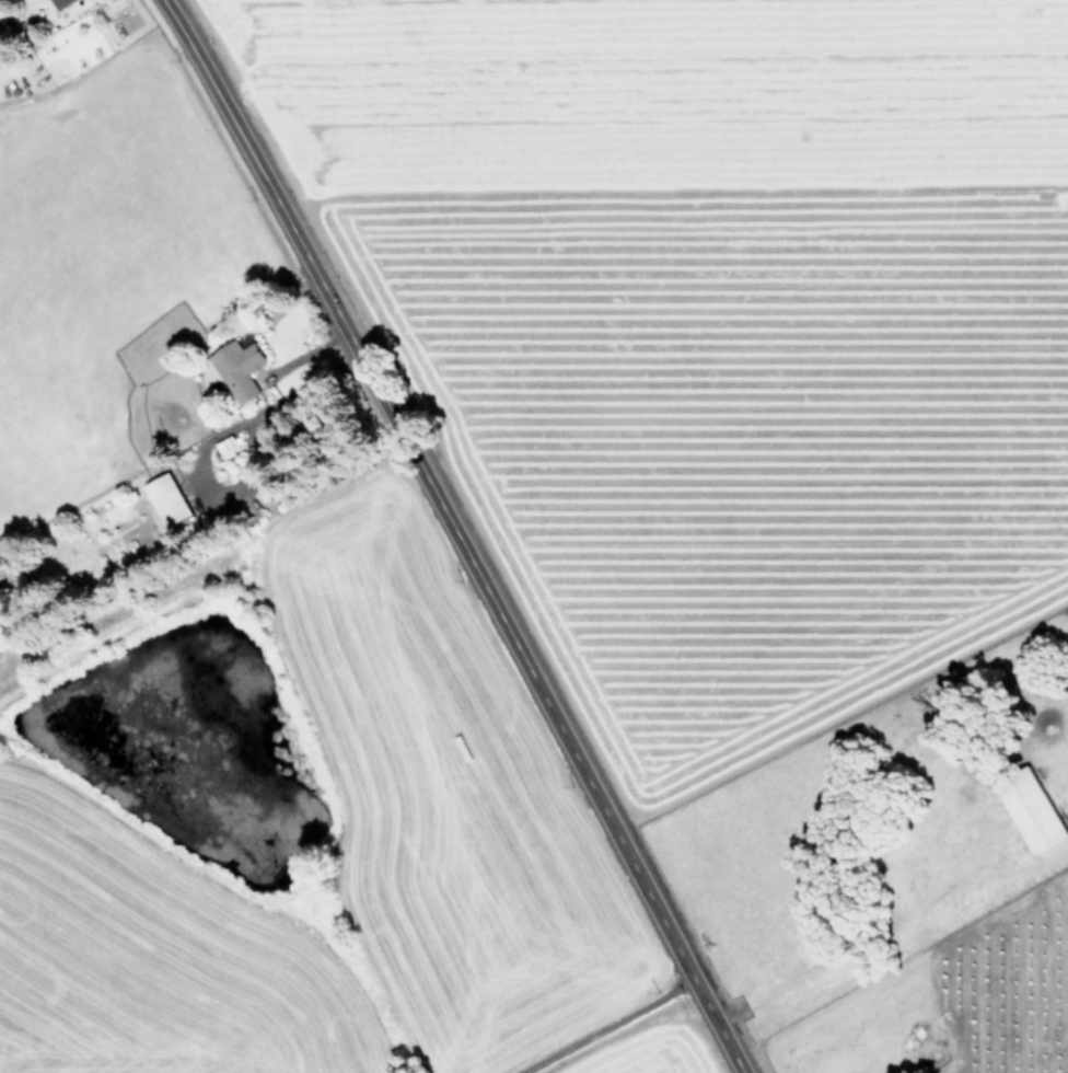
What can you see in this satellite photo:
building: (61, 3)
building: (242, 367)
crop: (753, 450)
building: (170, 499)
road: (454, 534)
crop: (244, 660)
building: (1034, 808)
road: (845, 945)
road: (604, 1026)

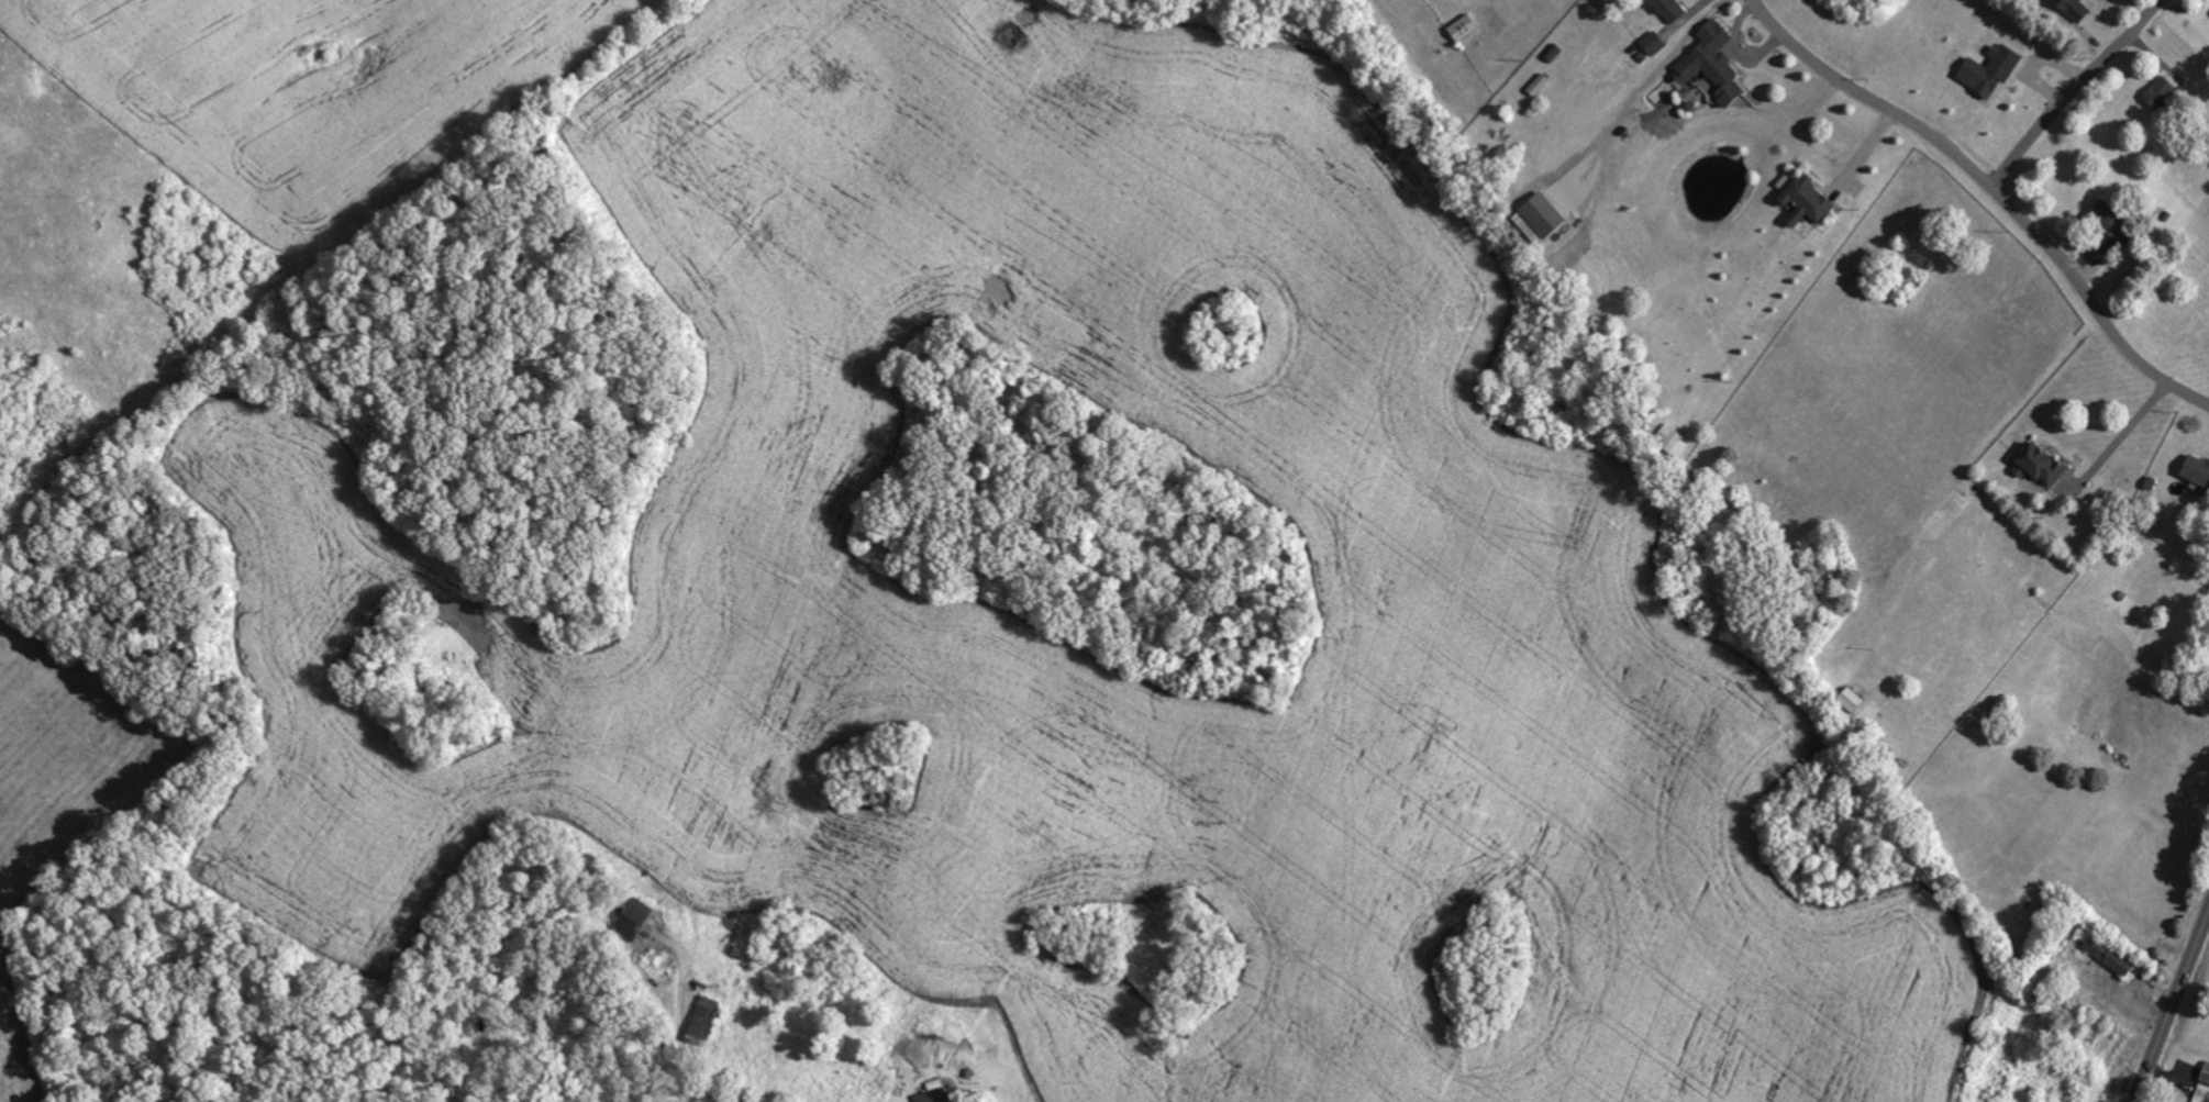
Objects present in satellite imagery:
building: (2078, 9)
building: (1673, 10)
building: (1467, 29)
building: (1657, 44)
road: (1738, 52)
building: (1712, 66)
building: (1995, 71)
road: (1648, 79)
road: (2075, 91)
building: (2165, 93)
road: (1863, 153)
road: (1994, 190)
building: (1808, 200)
building: (1549, 216)
building: (2114, 220)
road: (2123, 436)
building: (2044, 467)
building: (2194, 470)
building: (639, 918)
road: (2171, 1006)
building: (708, 1017)
building: (2203, 1073)
building: (938, 1096)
---
■ WORK TO COMPLETE: Return only the number of lines above in which the string "road" occurs.

■ EXERCISE RESPONSE: 10